• [Exercise goal]: Every entry is to be copied exactly as written, and the pictures are to be skipped.

• [Records for this task]:
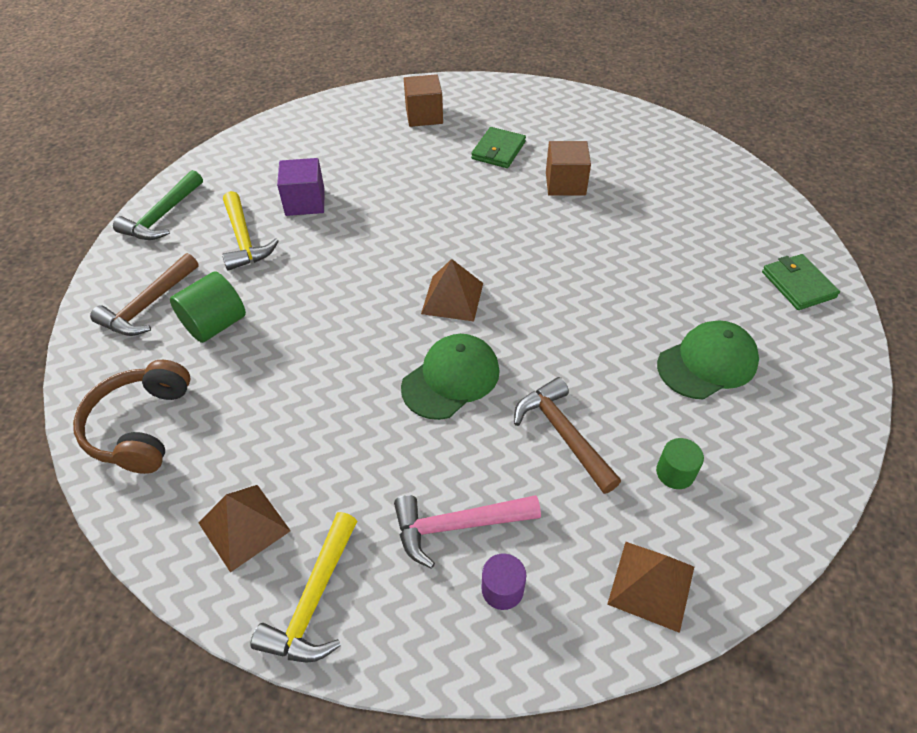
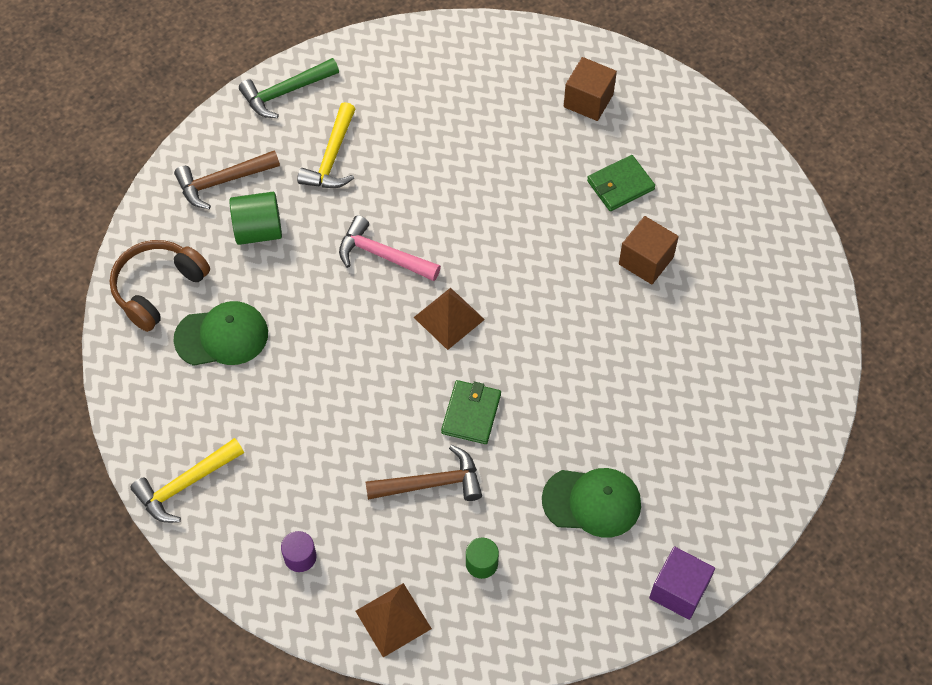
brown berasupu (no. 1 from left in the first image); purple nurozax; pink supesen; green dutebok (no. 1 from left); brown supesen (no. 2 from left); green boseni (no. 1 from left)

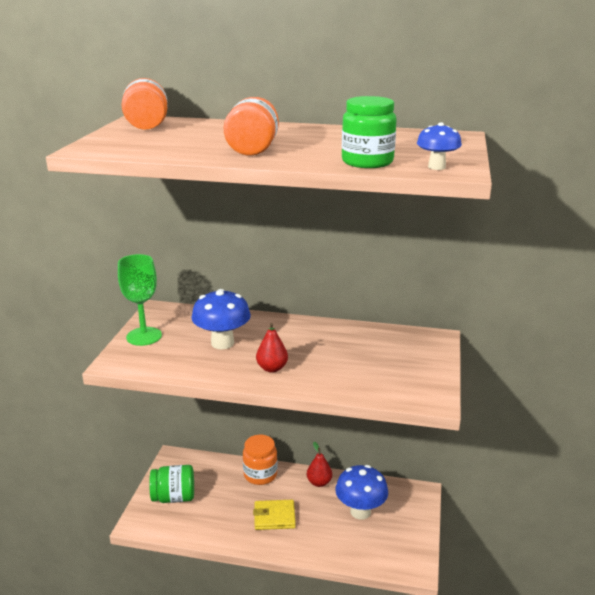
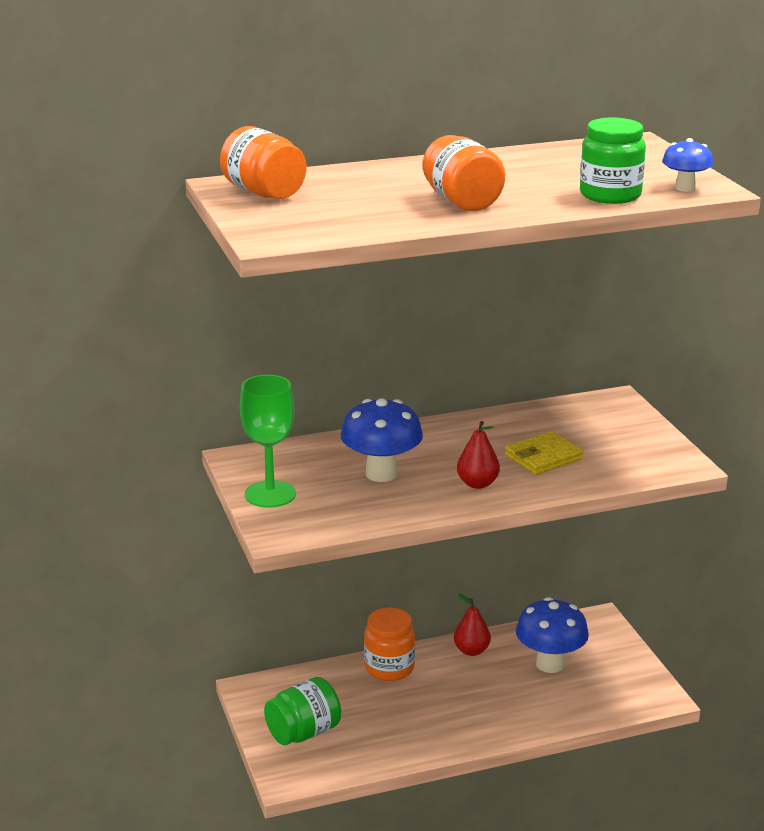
yellow boseni

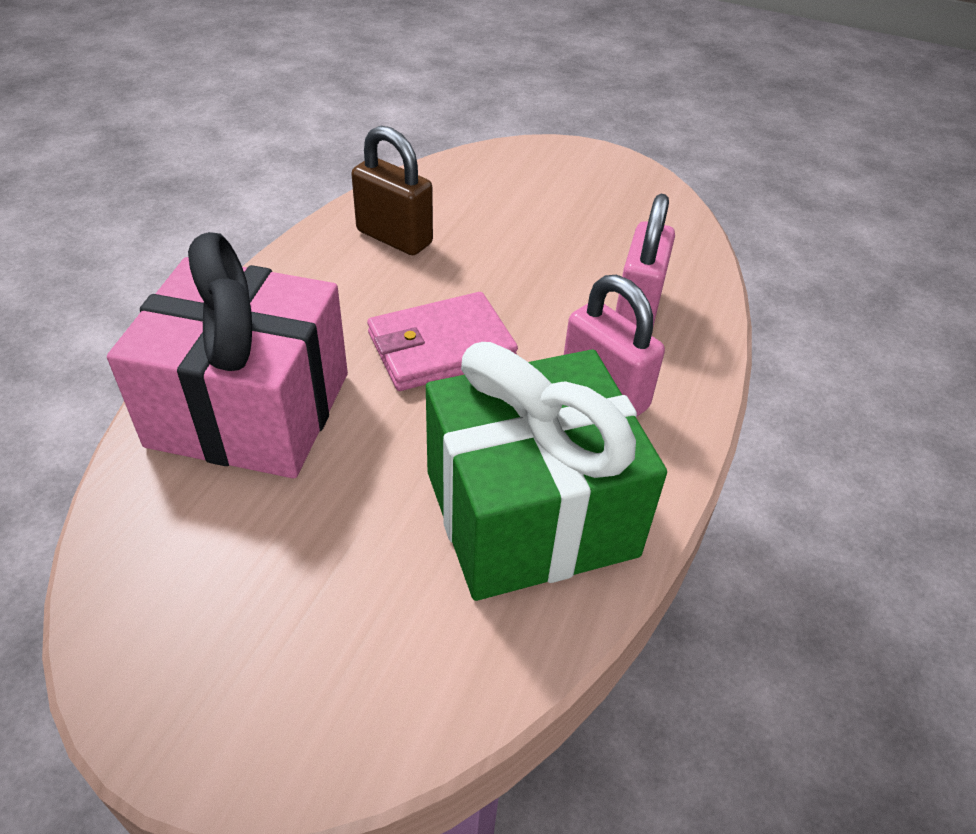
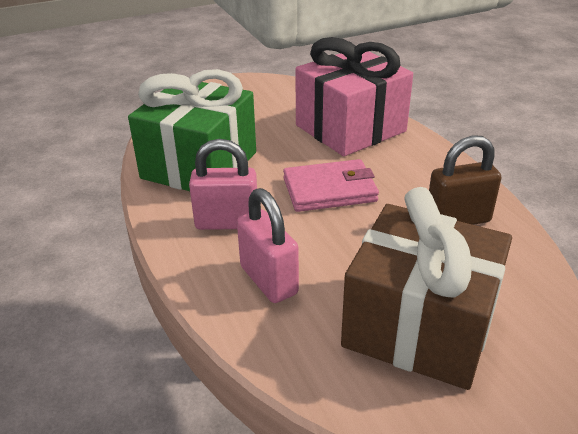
pink boseni; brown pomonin

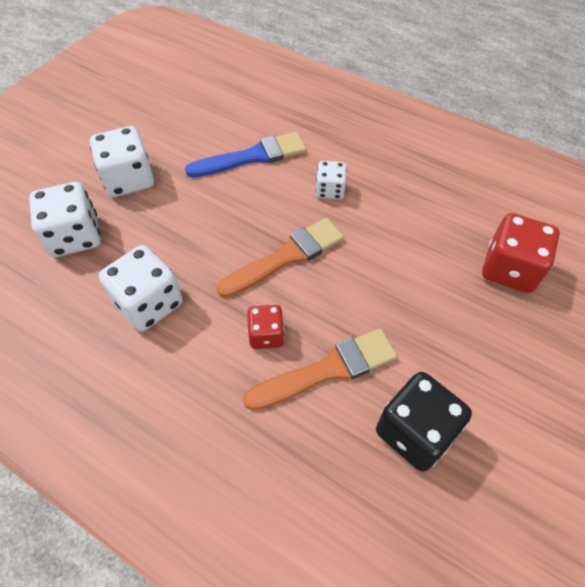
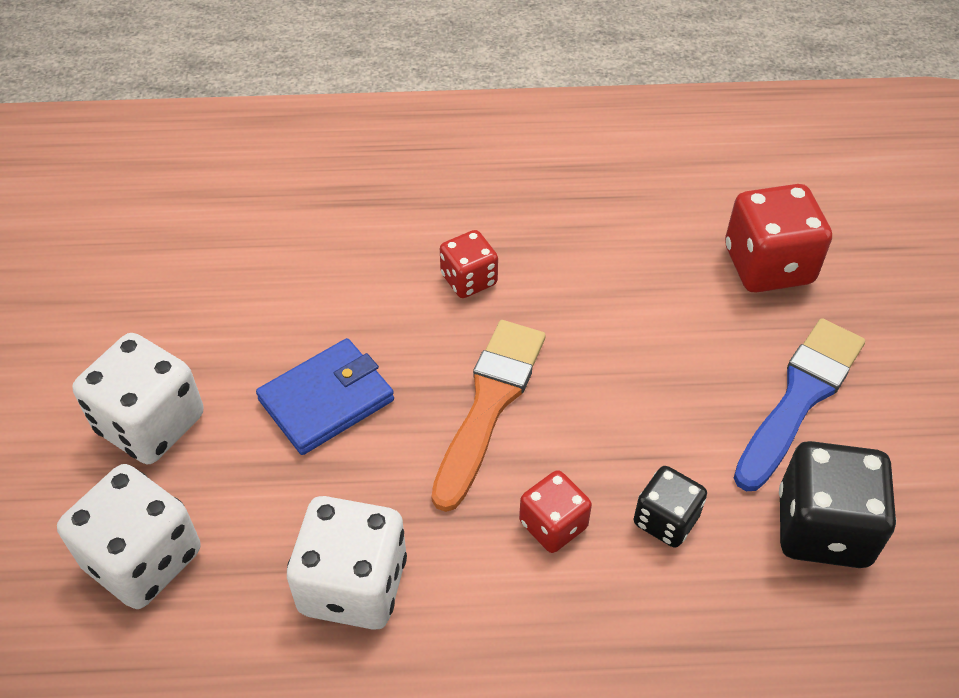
blue telomal; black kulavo (no. 1 from left); red kulavo (no. 1 from left); blue boseni

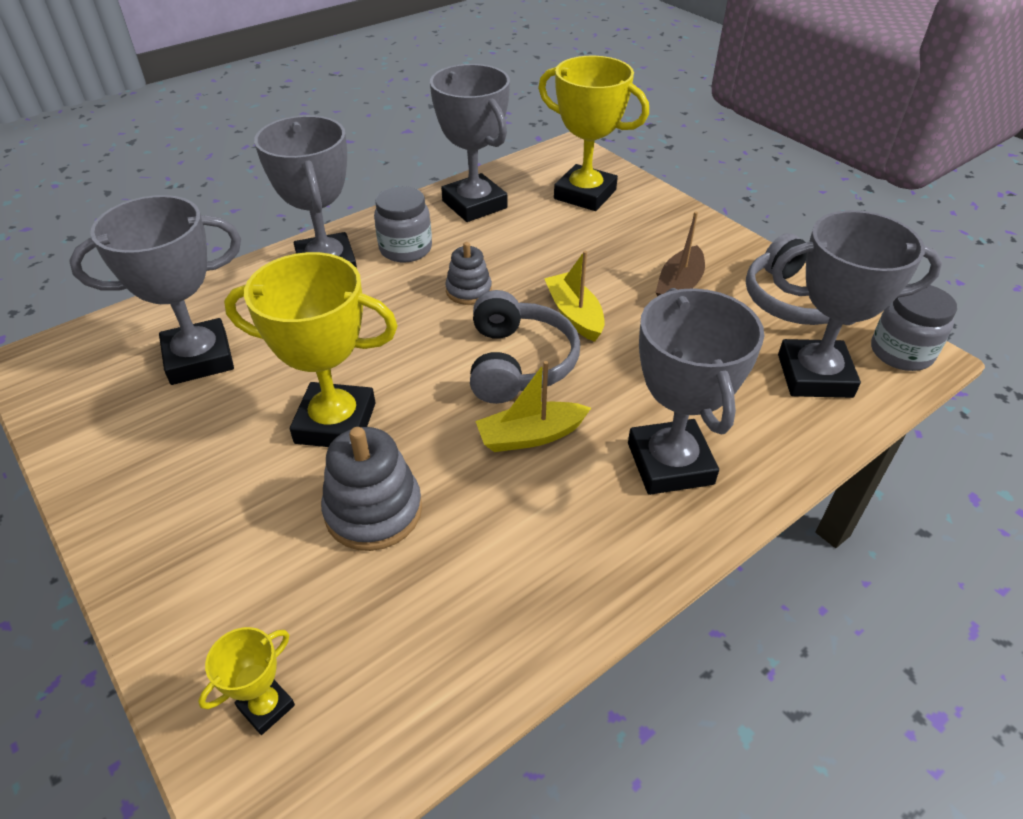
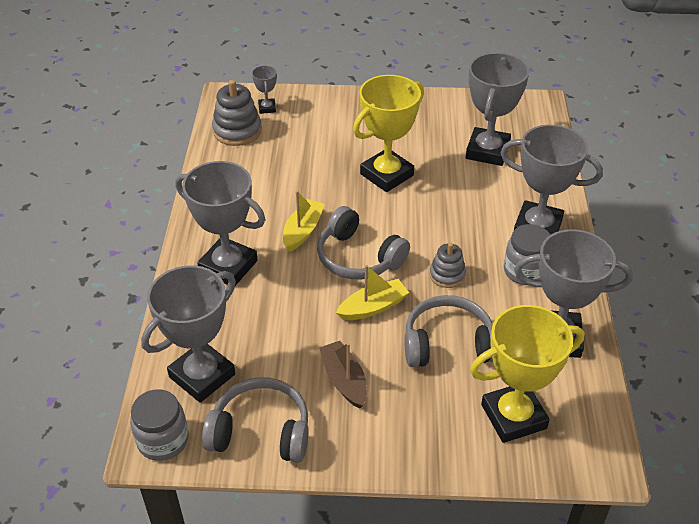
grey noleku (no. 3 from left); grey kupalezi (no. 1 from left); yellow mifepax (no. 2 from left); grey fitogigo (no. 3 from left)

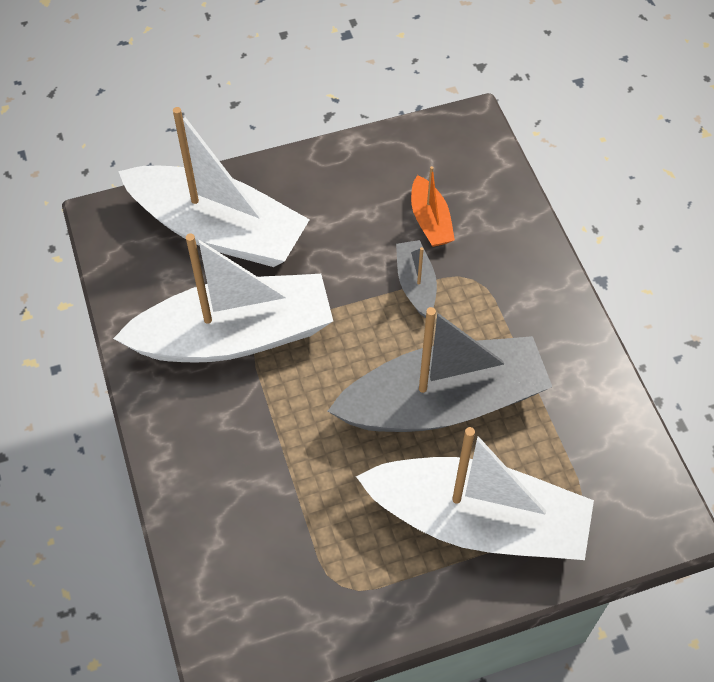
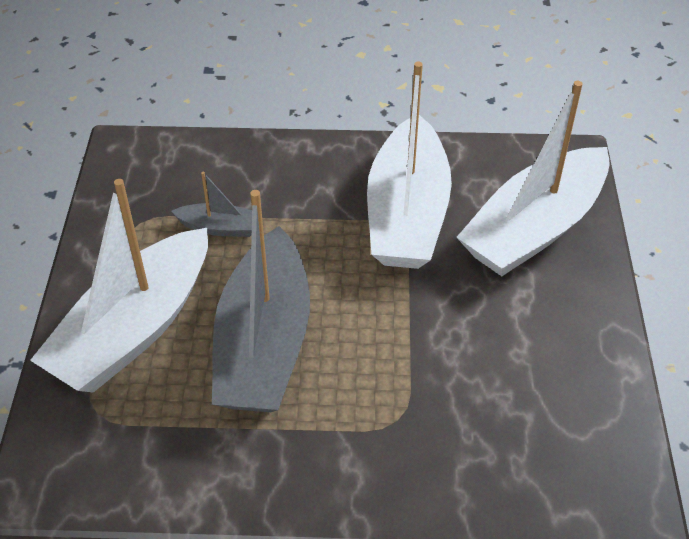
grey mifepax (no. 1 from left); orange mifepax

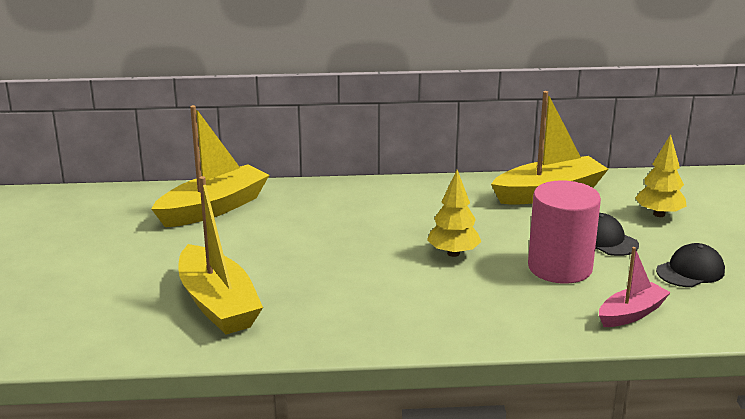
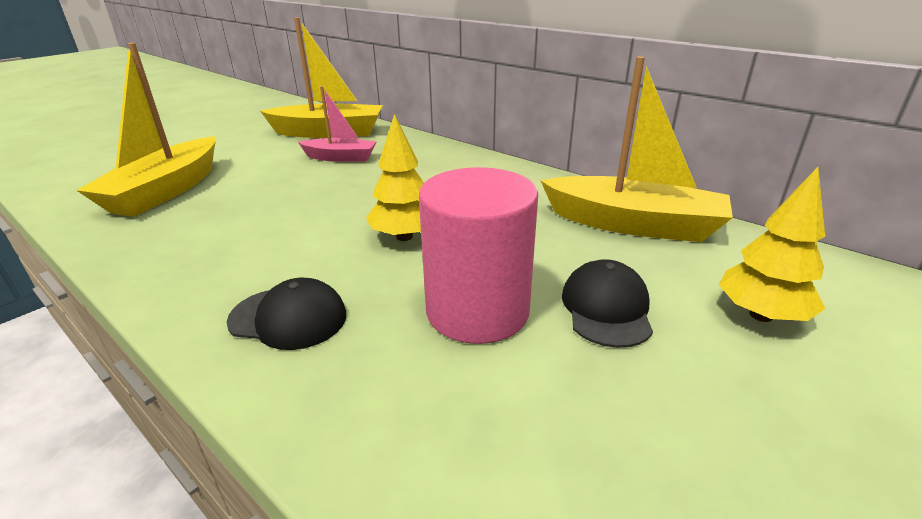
pink mifepax; black dutebok (no. 1 from left)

• [Written reply]:
brown berasupu (no. 1 from left in the first image); purple nurozax; pink supesen; green dutebok (no. 1 from left); brown supesen (no. 2 from left); green boseni (no. 1 from left)

yellow boseni

pink boseni; brown pomonin

blue telomal; black kulavo (no. 1 from left); red kulavo (no. 1 from left); blue boseni

grey noleku (no. 3 from left); grey kupalezi (no. 1 from left); yellow mifepax (no. 2 from left); grey fitogigo (no. 3 from left)

grey mifepax (no. 1 from left); orange mifepax

pink mifepax; black dutebok (no. 1 from left)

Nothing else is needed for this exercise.